[Dataset entries]
_ _ _ _ _
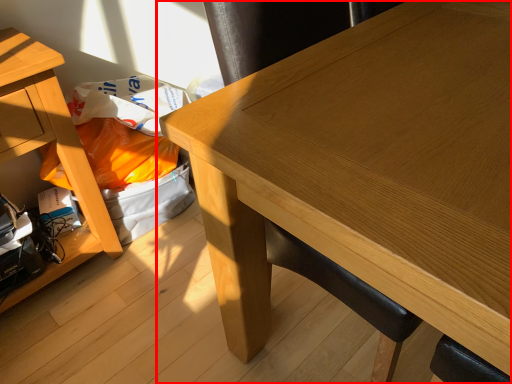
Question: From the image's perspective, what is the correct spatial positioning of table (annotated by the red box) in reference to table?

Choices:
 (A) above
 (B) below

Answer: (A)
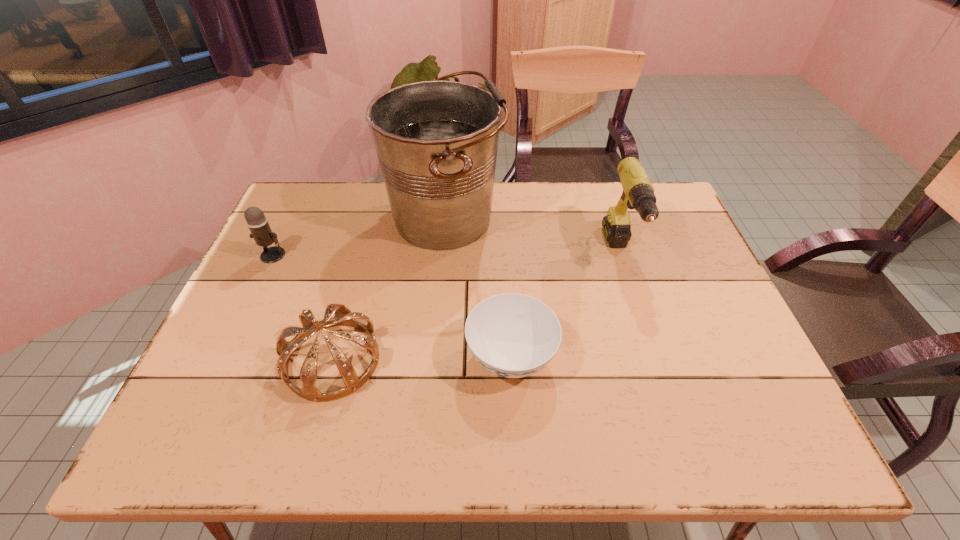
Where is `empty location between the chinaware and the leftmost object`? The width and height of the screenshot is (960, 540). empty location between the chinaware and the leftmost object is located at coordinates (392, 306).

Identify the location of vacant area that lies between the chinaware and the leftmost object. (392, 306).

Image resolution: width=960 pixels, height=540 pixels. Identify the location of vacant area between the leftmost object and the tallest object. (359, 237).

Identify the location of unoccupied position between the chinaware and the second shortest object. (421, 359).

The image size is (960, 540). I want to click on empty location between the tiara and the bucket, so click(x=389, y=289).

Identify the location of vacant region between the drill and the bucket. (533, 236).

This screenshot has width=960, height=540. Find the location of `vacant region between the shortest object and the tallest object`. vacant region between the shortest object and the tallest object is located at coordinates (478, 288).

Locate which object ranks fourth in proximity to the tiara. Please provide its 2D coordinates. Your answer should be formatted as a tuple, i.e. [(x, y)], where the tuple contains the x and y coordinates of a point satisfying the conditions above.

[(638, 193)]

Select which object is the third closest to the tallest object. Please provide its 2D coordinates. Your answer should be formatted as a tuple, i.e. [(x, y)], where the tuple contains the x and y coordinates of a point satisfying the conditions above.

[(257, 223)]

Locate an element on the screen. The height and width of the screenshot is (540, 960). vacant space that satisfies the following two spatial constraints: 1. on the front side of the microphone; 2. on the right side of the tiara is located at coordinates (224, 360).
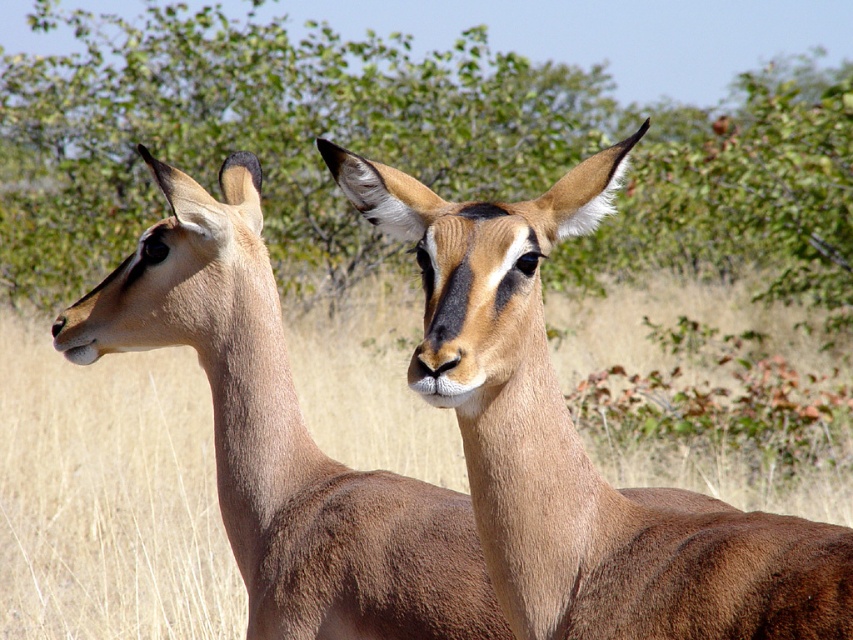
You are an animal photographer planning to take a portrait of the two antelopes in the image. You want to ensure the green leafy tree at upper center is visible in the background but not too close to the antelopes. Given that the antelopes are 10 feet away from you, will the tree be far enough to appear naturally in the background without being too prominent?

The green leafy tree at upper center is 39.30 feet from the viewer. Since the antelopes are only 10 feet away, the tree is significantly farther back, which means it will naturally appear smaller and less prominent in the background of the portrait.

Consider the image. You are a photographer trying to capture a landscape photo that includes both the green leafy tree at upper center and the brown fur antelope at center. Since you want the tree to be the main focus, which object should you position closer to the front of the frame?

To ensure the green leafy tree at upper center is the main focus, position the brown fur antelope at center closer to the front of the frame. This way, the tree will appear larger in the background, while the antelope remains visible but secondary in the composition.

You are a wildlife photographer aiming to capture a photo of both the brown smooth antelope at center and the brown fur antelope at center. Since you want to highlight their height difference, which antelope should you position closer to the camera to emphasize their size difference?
_ _ _ _ _
Aim of the exercise: Rewrite the dataset entries from the line with "[(638, 193)]" up to and including the line with "To ensure the green leafy tree at upper center is the" as a Markdown table whose columns are Row and Line, with one numbered row per line. Omit blank lines and the pictures.

Result:
| Row | Line |
|---|---|
| 1 | [(638, 193)] |
| 2 | Select which object is the third closest to the tallest object. Please provide its 2D coordinates. Your answer should be formatted as a tuple, i.e. [(x, y)], where the tuple contains the x and y coordinates of a point satisfying the conditions above. |
| 3 | [(257, 223)] |
| 4 | Locate an element on the screen. The height and width of the screenshot is (540, 960). vacant space that satisfies the following two spatial constraints: 1. on the front side of the microphone; 2. on the right side of the tiara is located at coordinates (224, 360). |
| 5 | You are an animal photographer planning to take a portrait of the two antelopes in the image. You want to ensure the green leafy tree at upper center is visible in the background but not too close to the antelopes. Given that the antelopes are 10 feet away from you, will the tree be far enough to appear naturally in the background without being too prominent? |
| 6 | The green leafy tree at upper center is 39.30 feet from the viewer. Since the antelopes are only 10 feet away, the tree is significantly farther back, which means it will naturally appear smaller and less prominent in the background of the portrait. |
| 7 | Consider the image. You are a photographer trying to capture a landscape photo that includes both the green leafy tree at upper center and the brown fur antelope at center. Since you want the tree to be the main focus, which object should you position closer to the front of the frame? |
| 8 | To ensure the green leafy tree at upper center is the main focus, position the brown fur antelope at center closer to the front of the frame. This way, the tree will appear larger in the background, while the antelope remains visible but secondary in the composition. |